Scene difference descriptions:
----
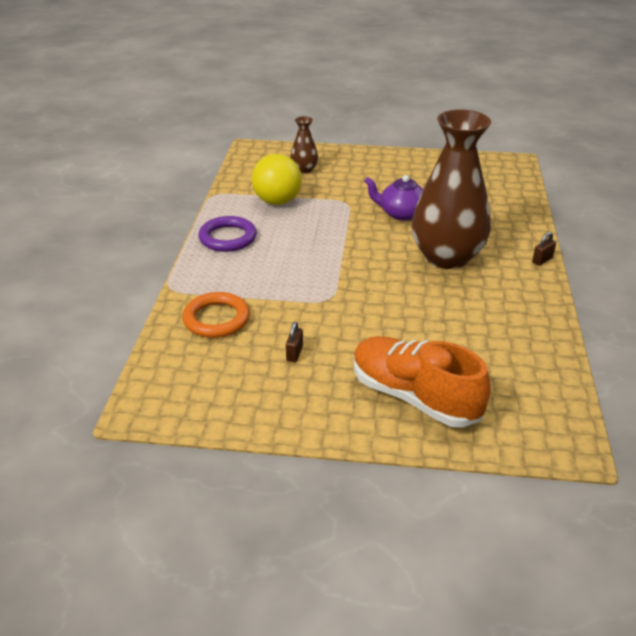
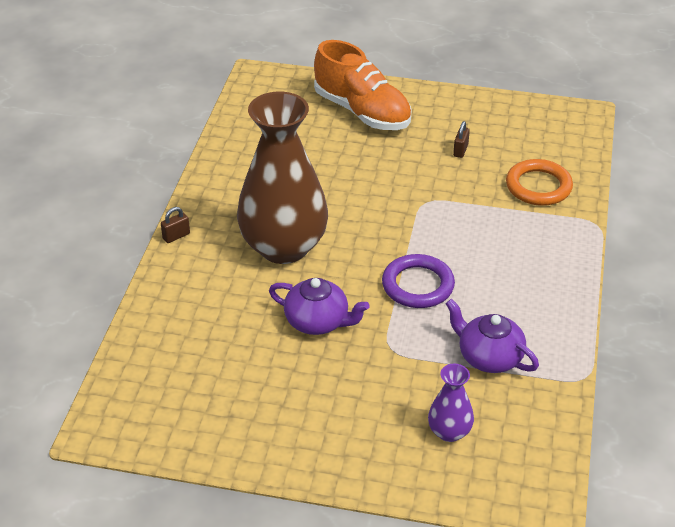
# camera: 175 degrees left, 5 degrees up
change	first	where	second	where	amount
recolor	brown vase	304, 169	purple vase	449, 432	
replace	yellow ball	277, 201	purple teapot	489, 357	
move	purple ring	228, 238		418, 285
----
Assignment
Wherever "purple" turns up in the records, copy the whole line.

Response to this exercise
recolor	brown vase	304, 169	purple vase	449, 432	
replace	yellow ball	277, 201	purple teapot	489, 357	
move	purple ring	228, 238		418, 285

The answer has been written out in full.